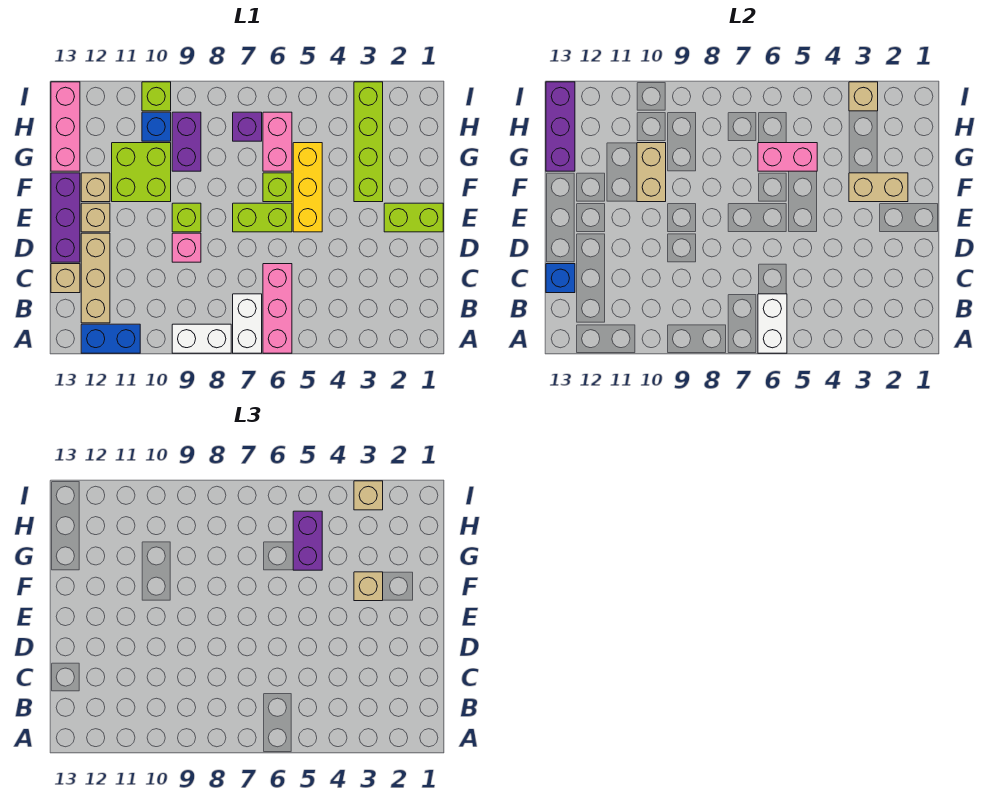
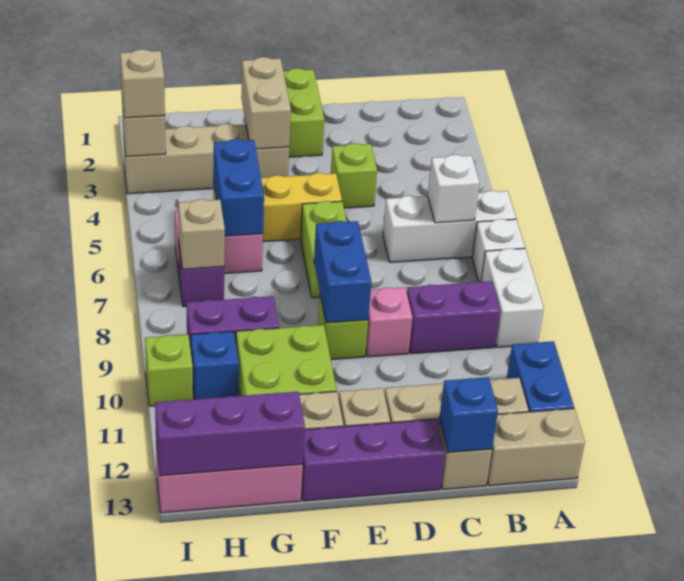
pink brick A6:C6 level 1 -> white brick A6:C6 level 1
white brick A6:B6 level 2 -> white brick B6 level 2
white brick A7:B7 level 1 -> white brick A7 level 1
none -> blue brick E8:E9 level 2
lime brick F3:I3 level 1 -> tan brick F3:I3 level 1
tan brick F3 level 3 -> tan brick H7 level 2
lime brick F6 level 1 -> lime brick D4 level 1
tan brick F10:G10 level 2 -> tan brick A13:B13 level 1
pink brick G5:G6 level 2 -> blue brick G5:G6 level 2
purple brick G5:H5 level 3 -> purple brick B9:C9 level 1

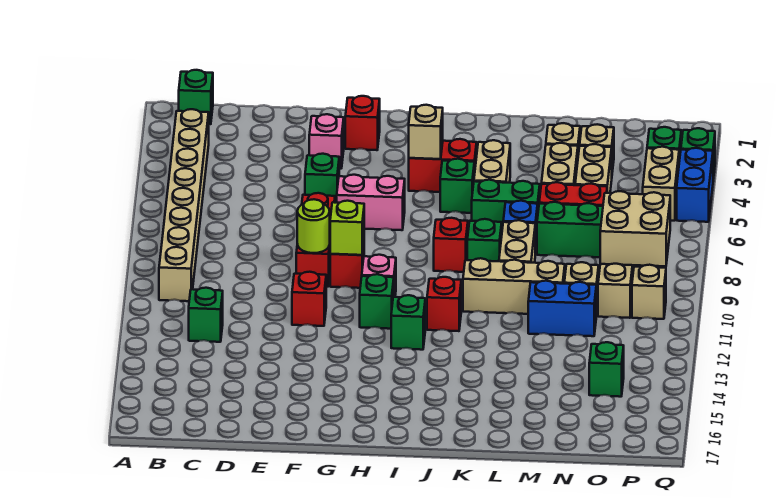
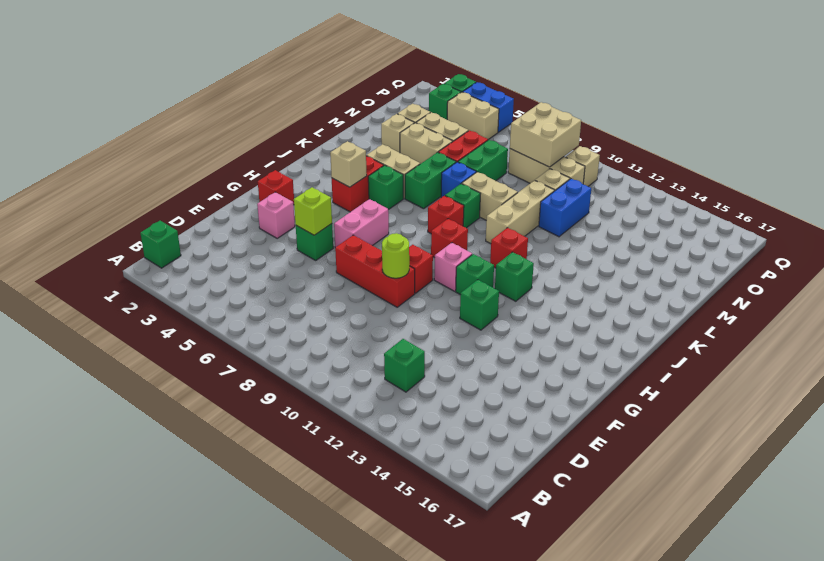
tan brick B3:B10 level 1 -> none
red brick F11 level 1 -> red brick I9 level 1
lime brick G9 level 2 -> lime brick F5 level 2
green brick O14 level 1 -> green brick G12 level 1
====
TASK STATEMENT = Search the records for the word "blue", then list every line that has it.

RESPONSE FOR THIS EXERCISE =
none -> blue brick E8:E9 level 2
pink brick G5:G6 level 2 -> blue brick G5:G6 level 2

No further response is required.